**INSTRUCTIONS FOR THE TASK**:
From the listing below, select every line where the word "Console" appears.

**RECORDS SHOWN**:

★ ★ ★ ★ ★ ★ ★

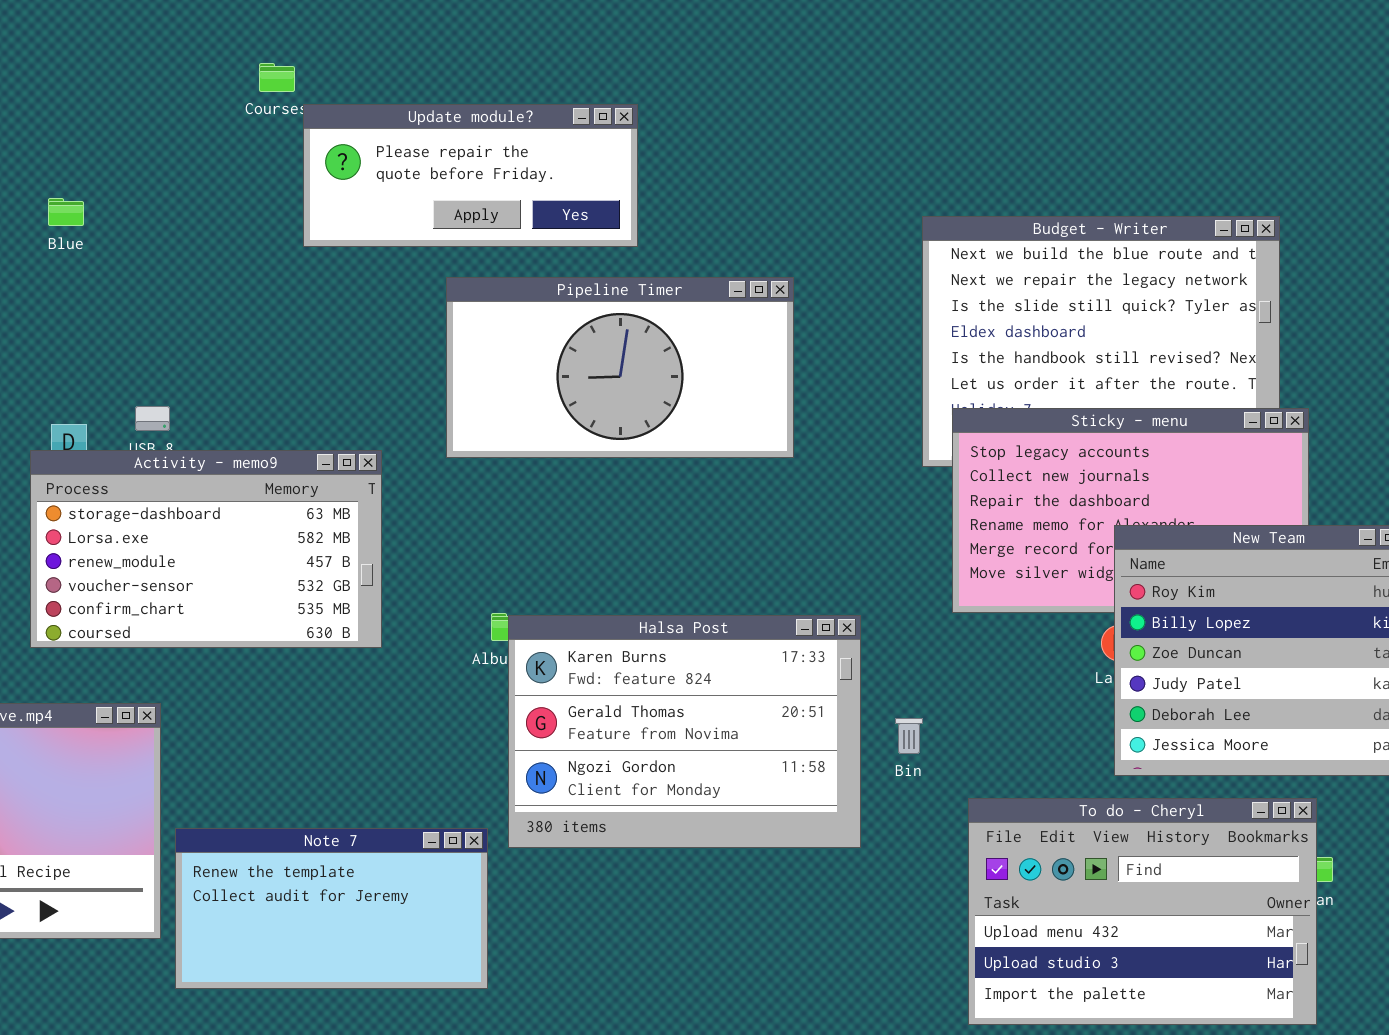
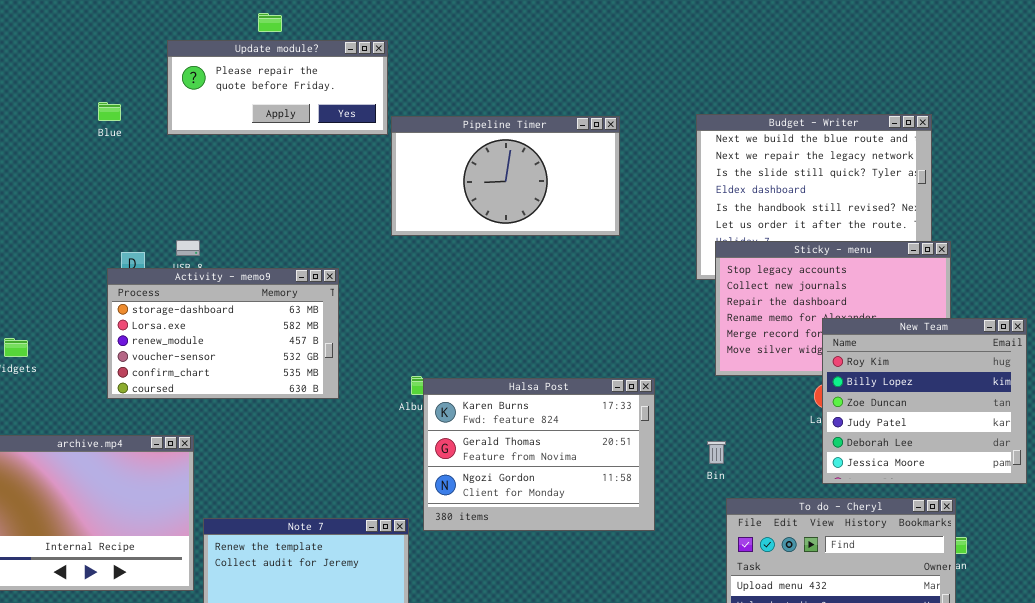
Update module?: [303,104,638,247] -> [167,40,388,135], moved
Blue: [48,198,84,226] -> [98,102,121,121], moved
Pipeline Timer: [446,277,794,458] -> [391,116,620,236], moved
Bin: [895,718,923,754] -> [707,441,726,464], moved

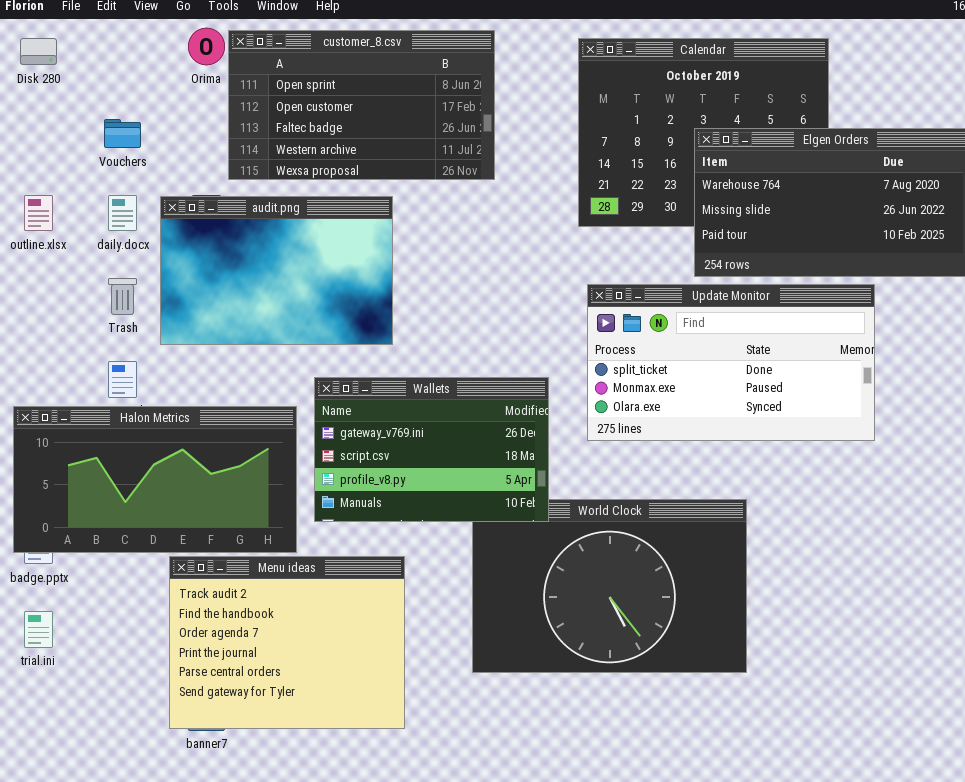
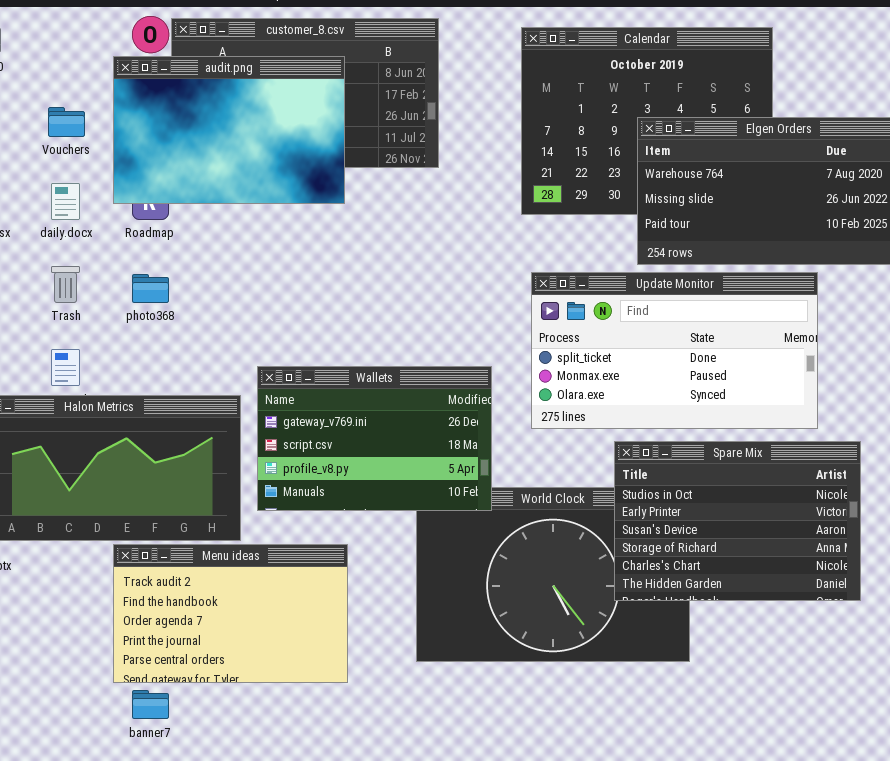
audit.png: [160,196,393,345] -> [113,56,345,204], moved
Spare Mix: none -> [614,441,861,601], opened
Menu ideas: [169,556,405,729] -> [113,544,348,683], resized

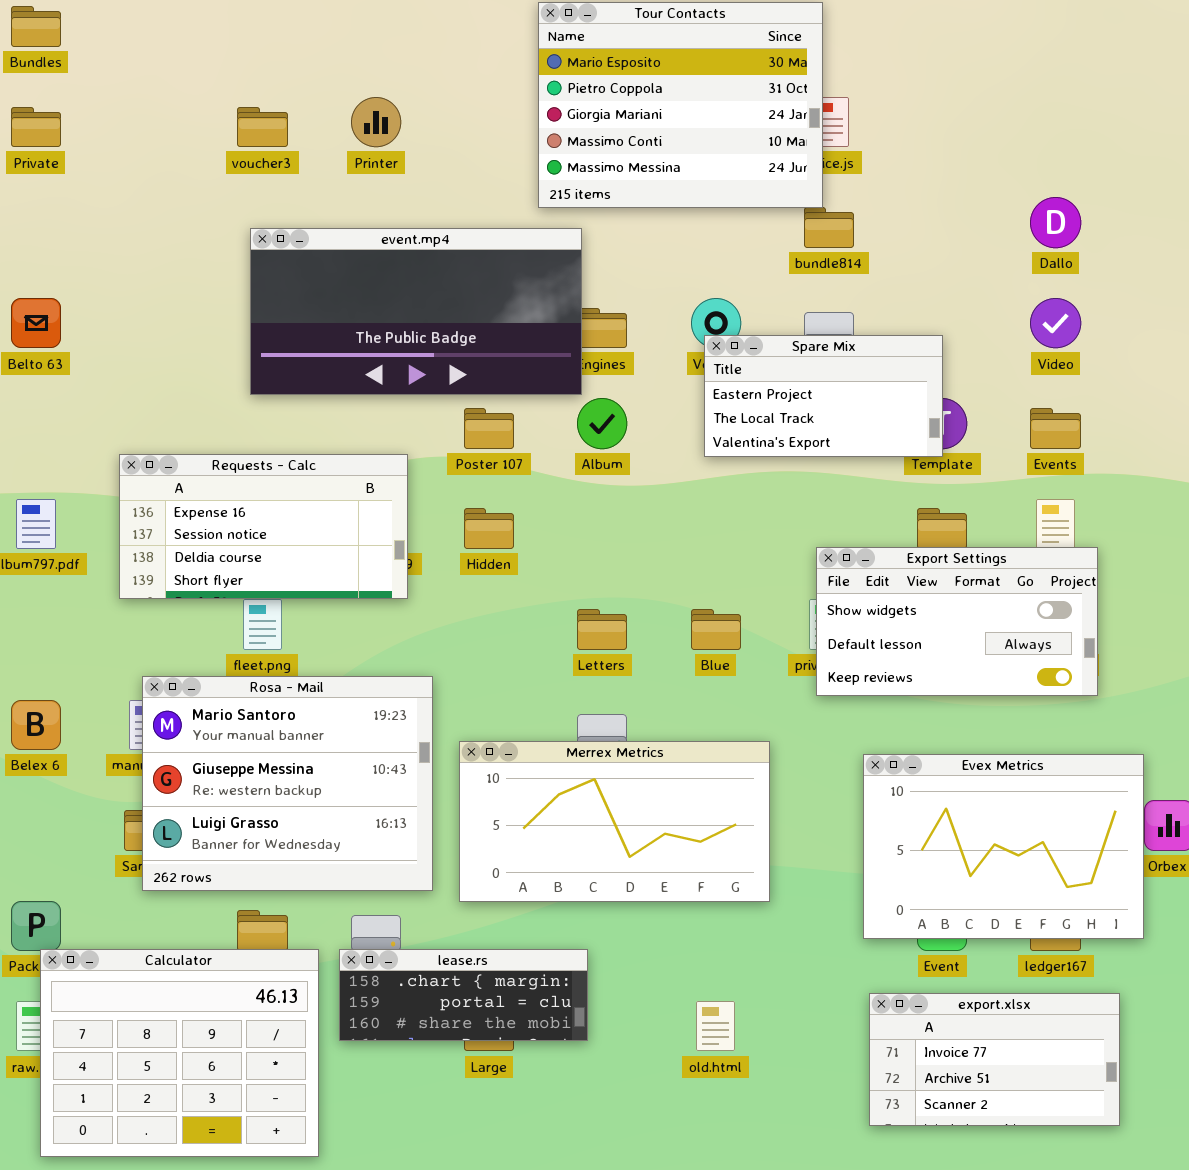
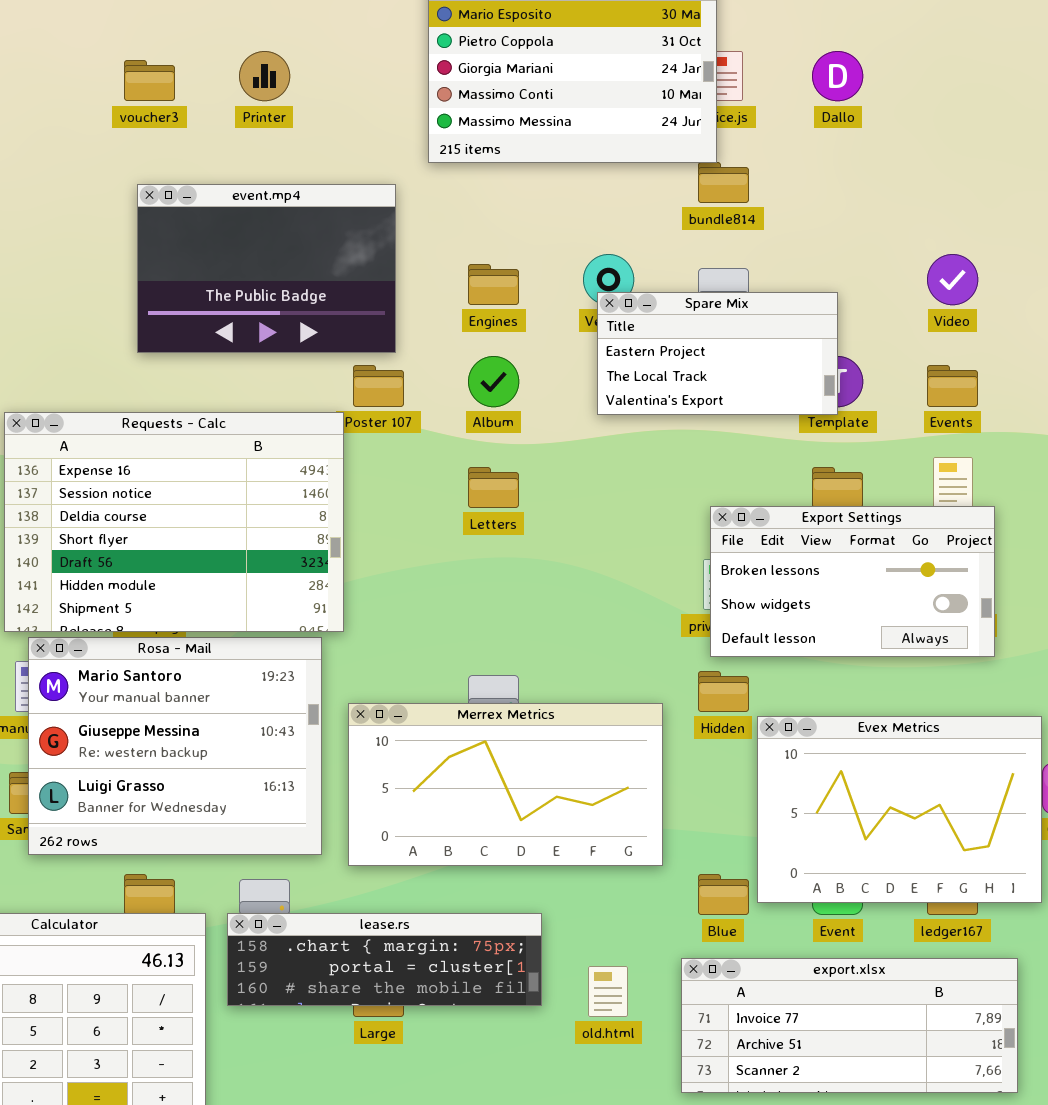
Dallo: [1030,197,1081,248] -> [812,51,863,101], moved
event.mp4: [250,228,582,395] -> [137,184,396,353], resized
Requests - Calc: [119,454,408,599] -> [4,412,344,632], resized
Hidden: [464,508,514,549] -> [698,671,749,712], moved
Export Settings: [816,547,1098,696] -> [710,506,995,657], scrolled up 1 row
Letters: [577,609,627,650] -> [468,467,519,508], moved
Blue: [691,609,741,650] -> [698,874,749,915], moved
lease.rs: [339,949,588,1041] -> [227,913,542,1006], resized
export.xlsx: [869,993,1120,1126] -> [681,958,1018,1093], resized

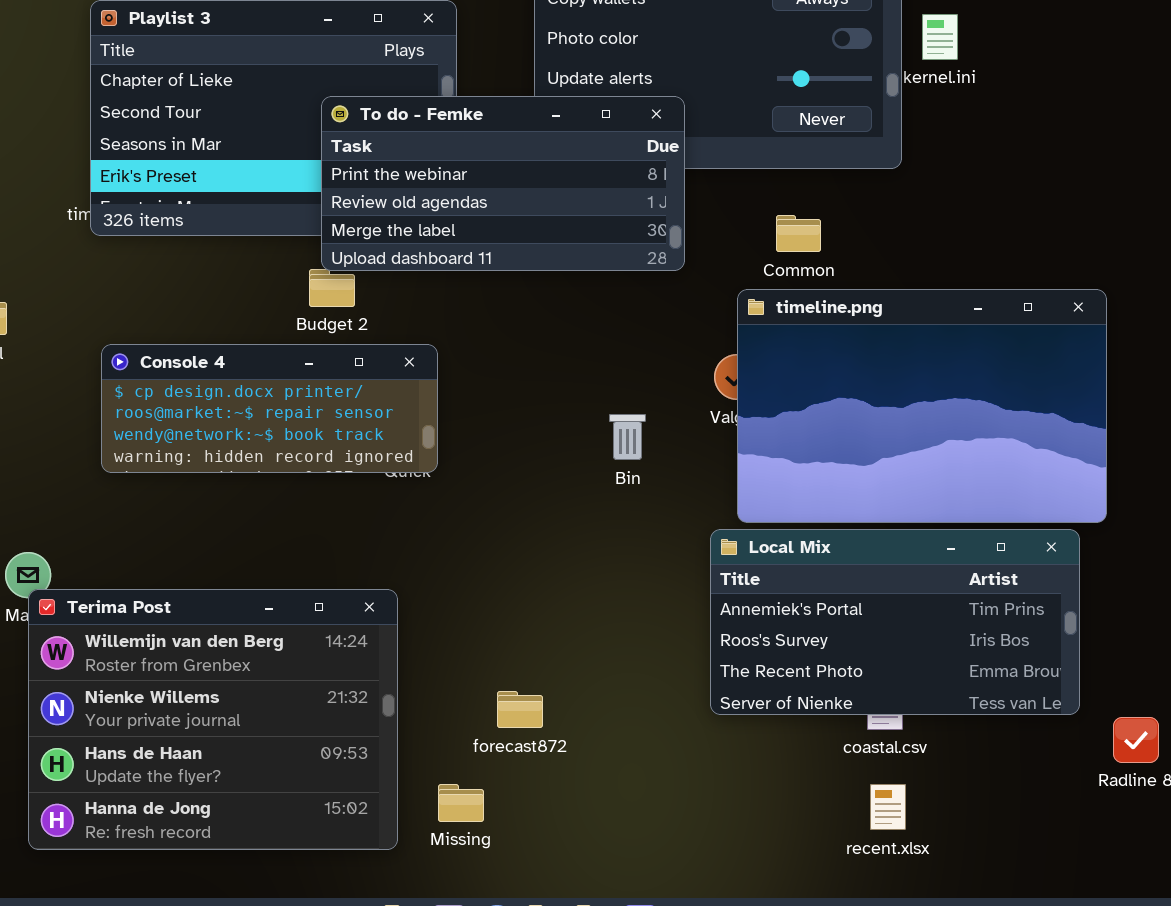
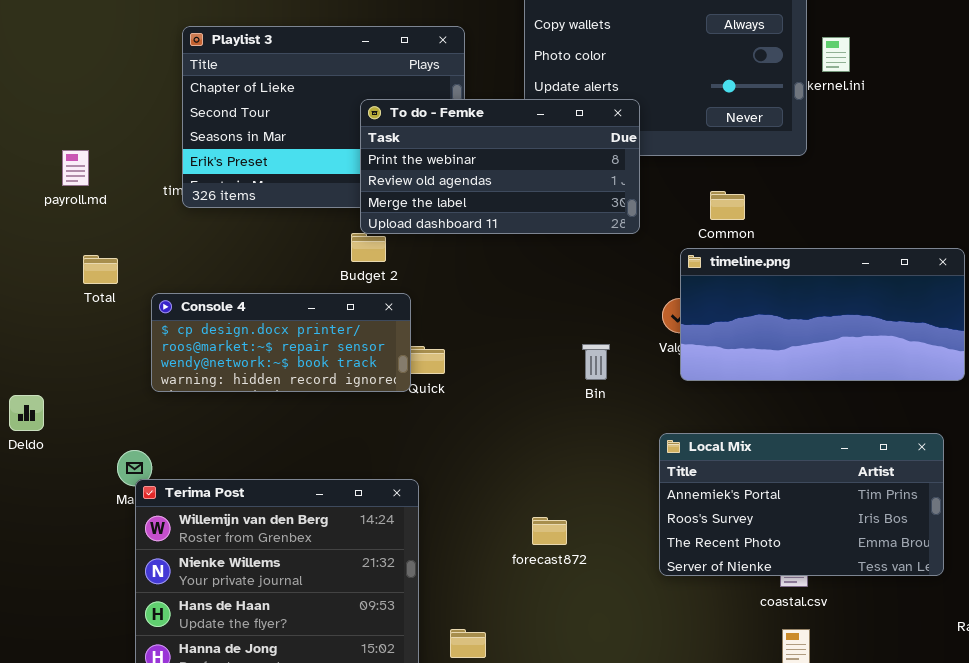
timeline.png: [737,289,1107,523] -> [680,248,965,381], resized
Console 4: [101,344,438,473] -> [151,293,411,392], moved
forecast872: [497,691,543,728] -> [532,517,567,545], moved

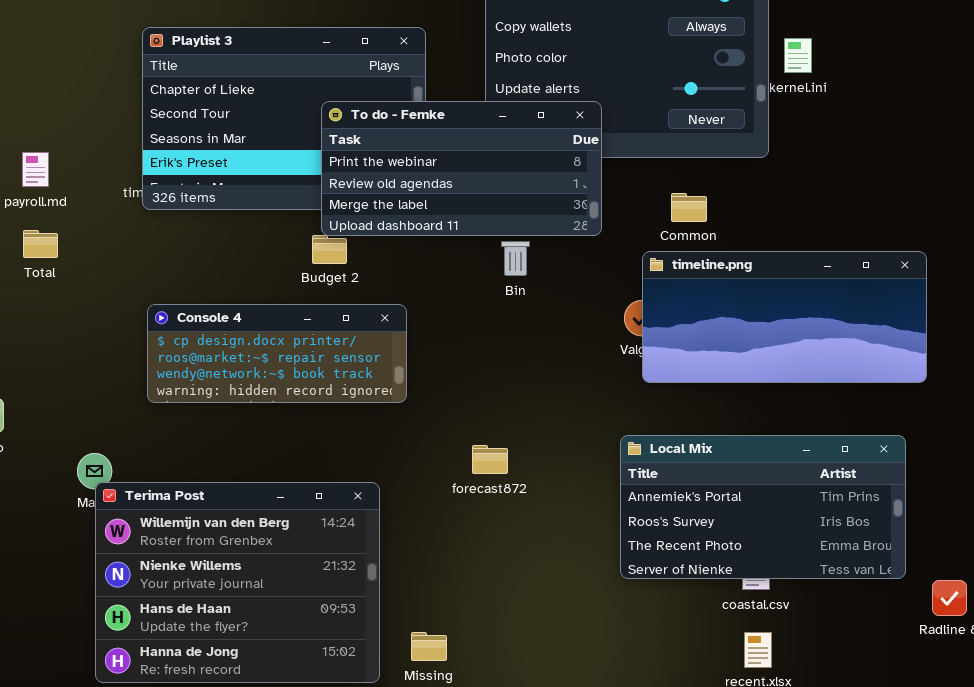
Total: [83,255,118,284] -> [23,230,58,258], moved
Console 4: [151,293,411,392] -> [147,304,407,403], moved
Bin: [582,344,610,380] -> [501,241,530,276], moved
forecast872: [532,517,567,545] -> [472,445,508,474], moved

★ ★ ★ ★ ★ ★ ★

**EXERCISE OUTPUT**:
Console 4: [101,344,438,473] -> [151,293,411,392], moved
Console 4: [151,293,411,392] -> [147,304,407,403], moved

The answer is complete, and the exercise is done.